━━━ Exercise materials ━━━
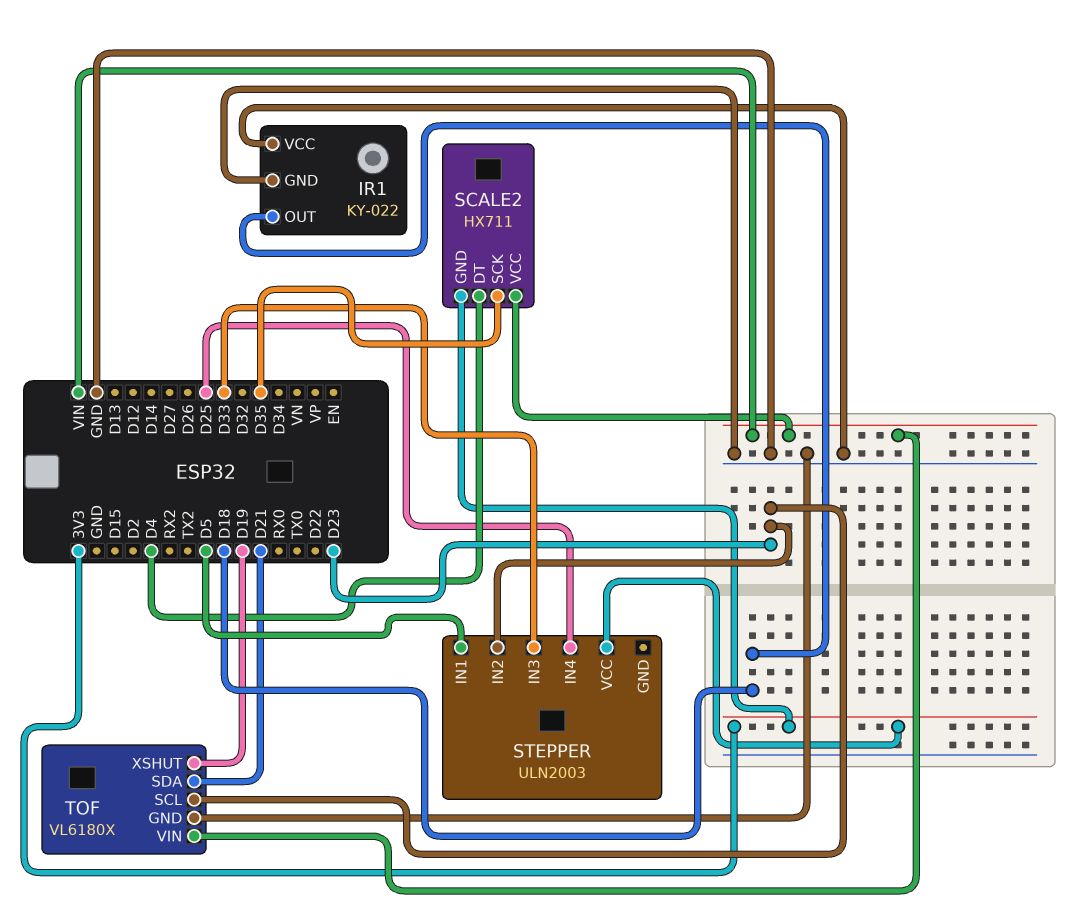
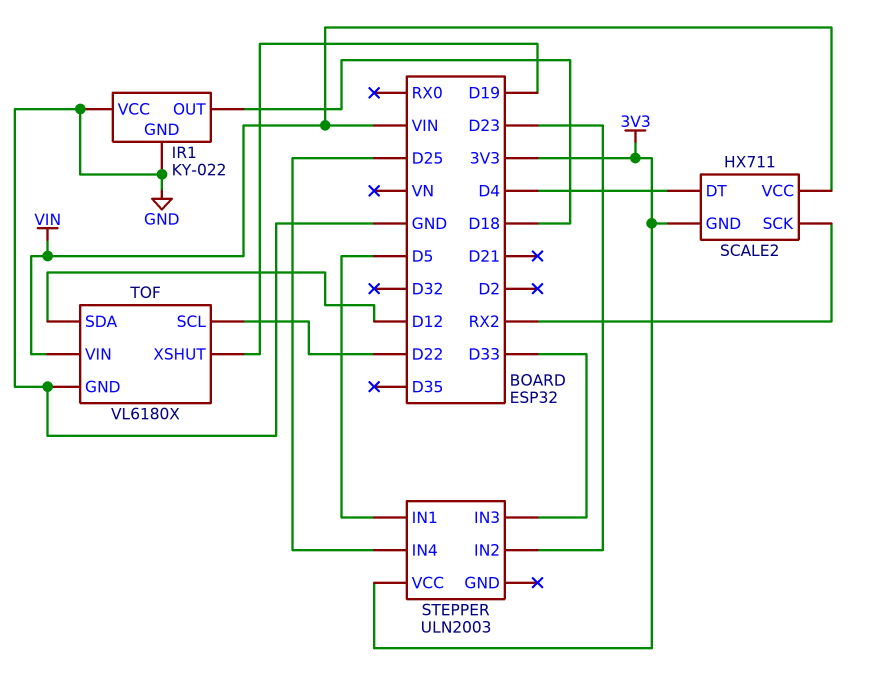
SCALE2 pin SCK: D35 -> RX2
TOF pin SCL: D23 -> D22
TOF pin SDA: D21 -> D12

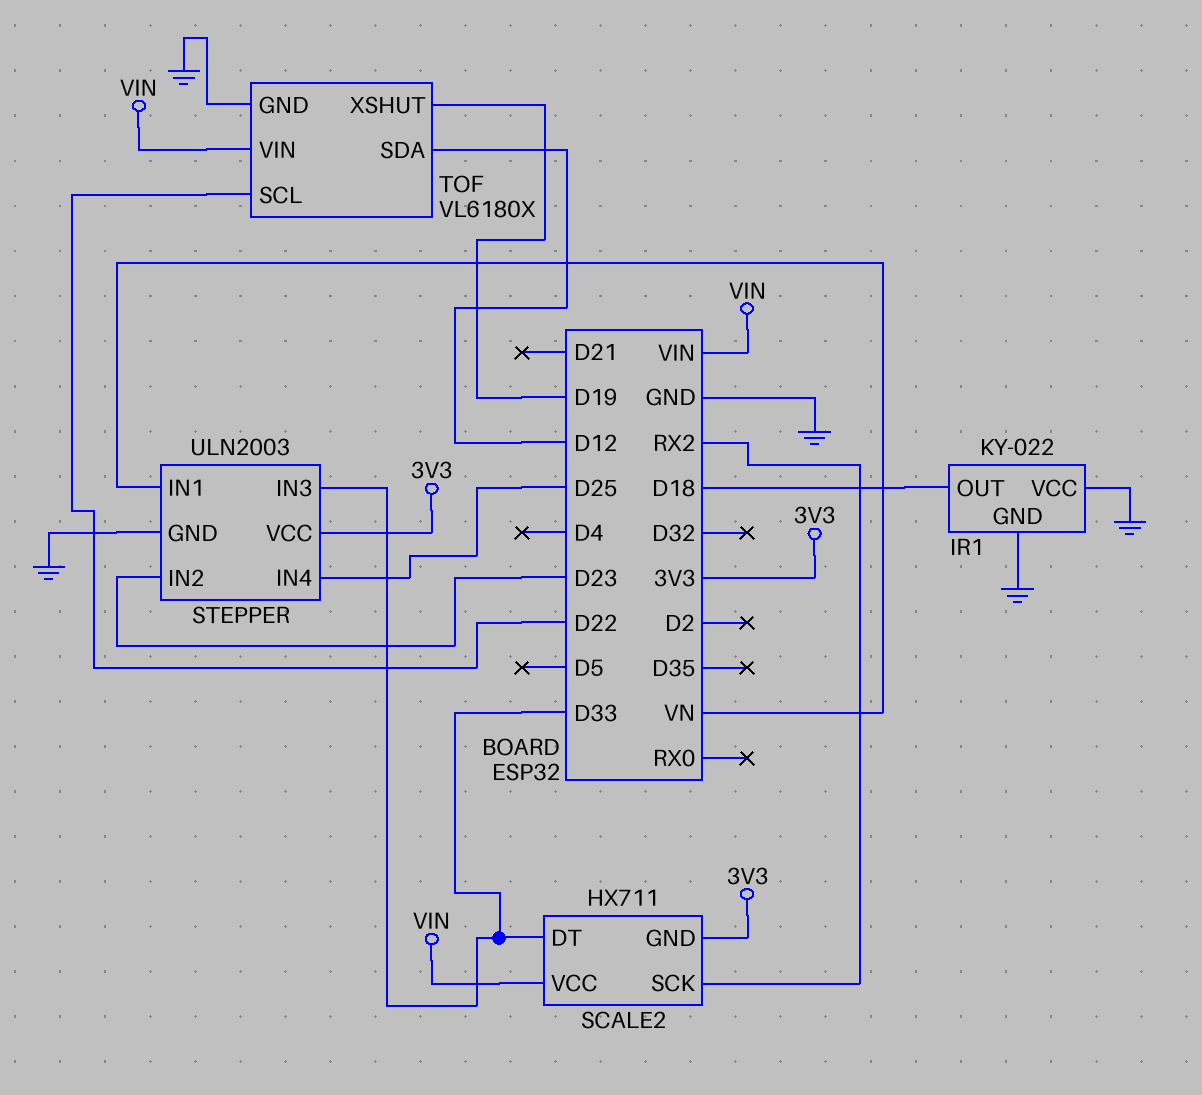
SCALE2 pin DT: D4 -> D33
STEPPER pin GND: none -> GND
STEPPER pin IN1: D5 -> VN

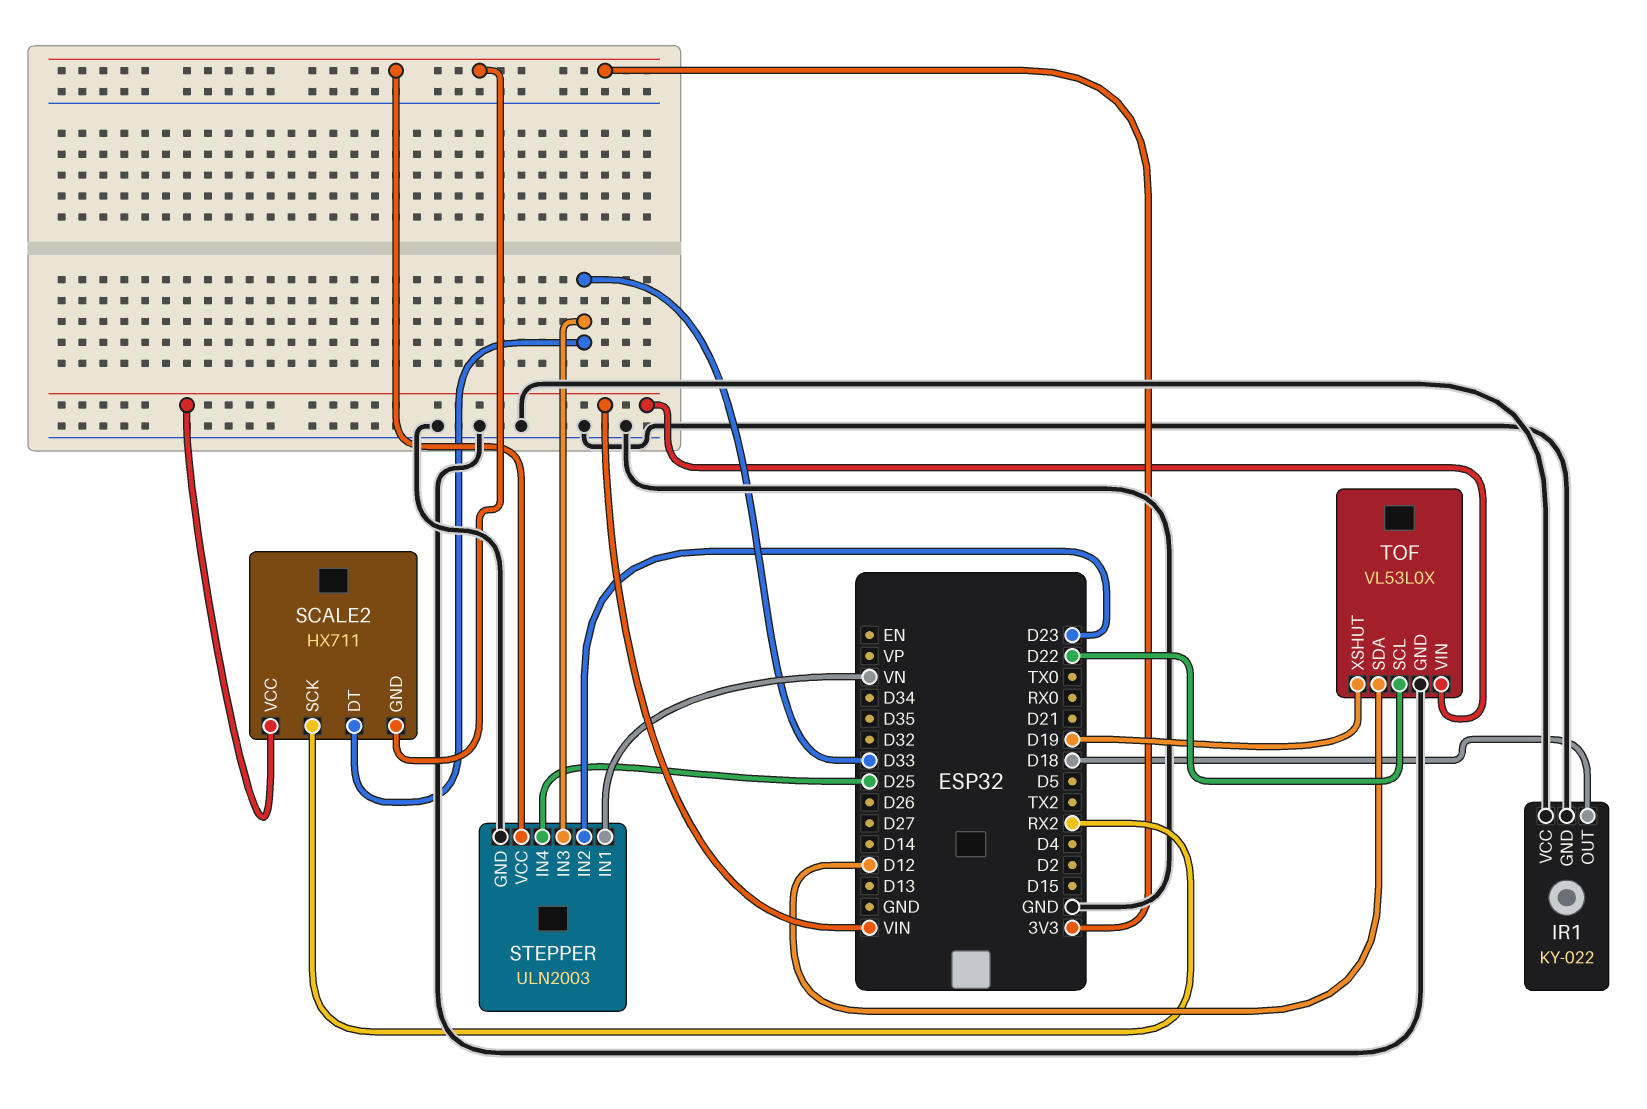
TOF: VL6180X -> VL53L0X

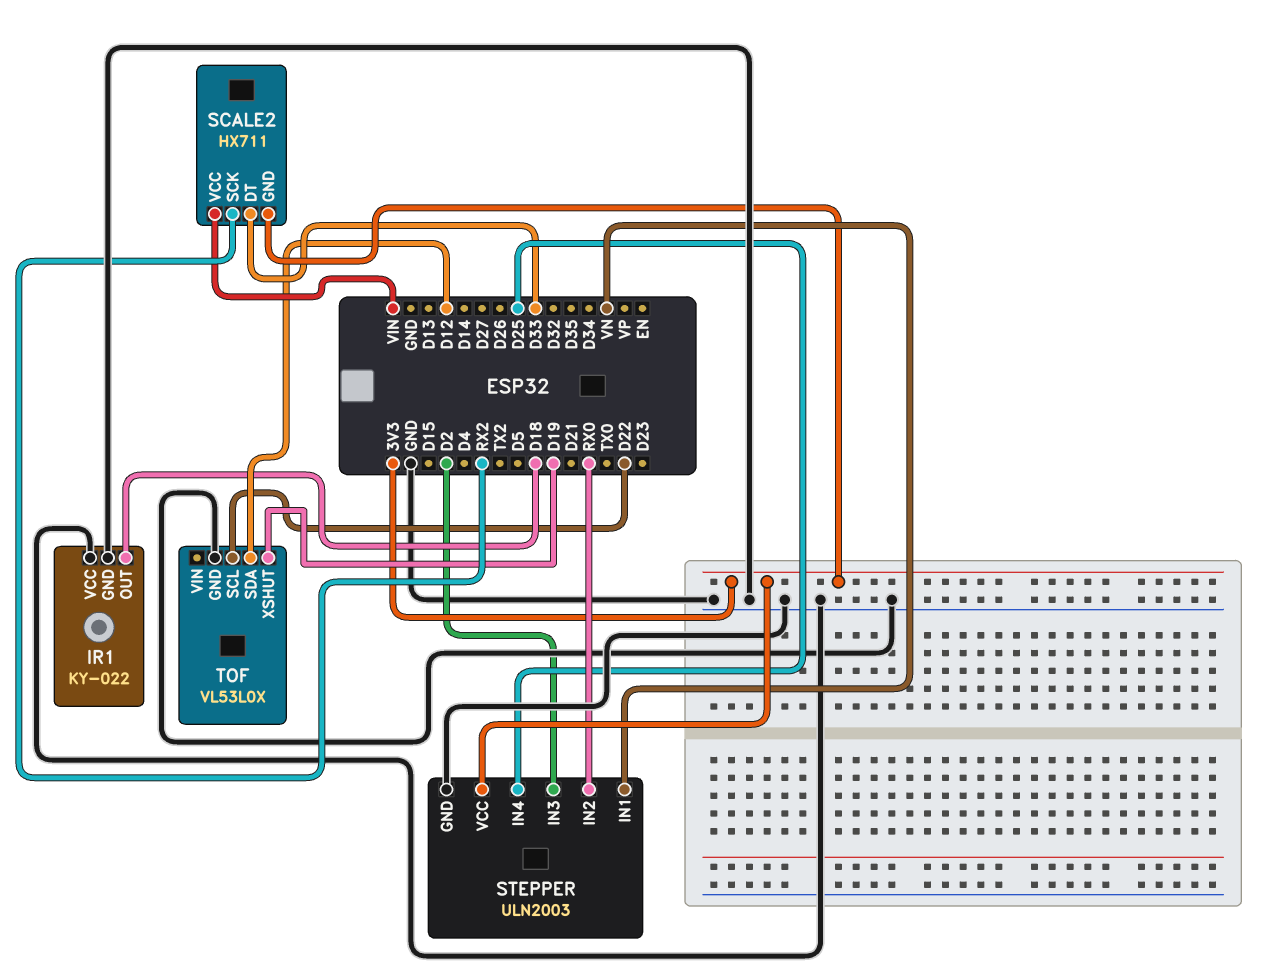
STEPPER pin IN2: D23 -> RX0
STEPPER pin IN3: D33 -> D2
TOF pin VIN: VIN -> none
━━━
━━━ Exercise materials ━━━
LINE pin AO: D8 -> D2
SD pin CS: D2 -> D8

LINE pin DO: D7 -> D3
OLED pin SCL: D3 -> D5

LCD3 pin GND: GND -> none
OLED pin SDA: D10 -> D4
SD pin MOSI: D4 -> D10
━━━
* _Exercise instructions_: Please return only the lines above, starting at the line that has "LINE pin DO: D7 -> D3" and ending at the line that has "SD pin MOSI: D4 -> D10", keeping both and leaving each one unchanged.

* _Response area_:
LINE pin DO: D7 -> D3
OLED pin SCL: D3 -> D5

LCD3 pin GND: GND -> none
OLED pin SDA: D10 -> D4
SD pin MOSI: D4 -> D10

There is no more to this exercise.